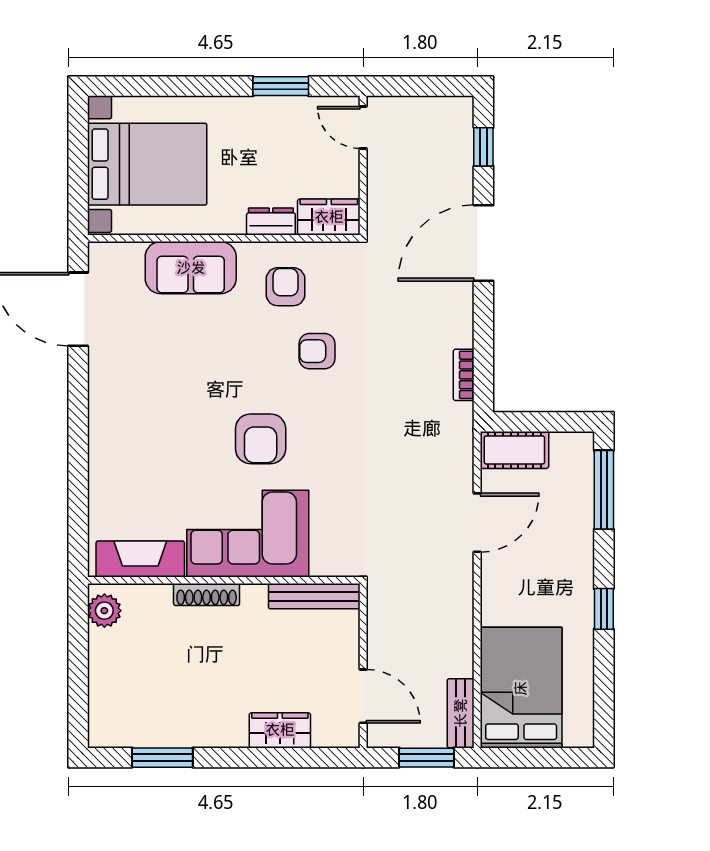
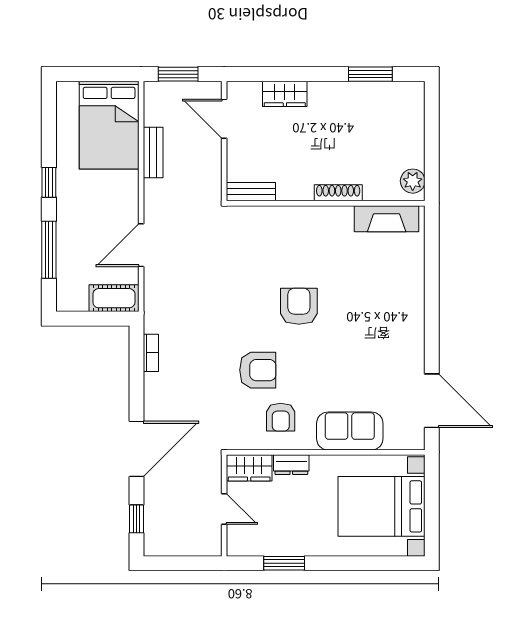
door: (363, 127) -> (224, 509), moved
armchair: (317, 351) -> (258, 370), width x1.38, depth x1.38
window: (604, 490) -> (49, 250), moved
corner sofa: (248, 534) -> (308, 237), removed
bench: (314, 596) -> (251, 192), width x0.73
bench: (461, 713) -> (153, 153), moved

● **What you are asked to do**
Every line holding the word "width" should be copied out of the records above.

● **Answer for the task**
armchair: (317, 351) -> (258, 370), width x1.38, depth x1.38
bench: (314, 596) -> (251, 192), width x0.73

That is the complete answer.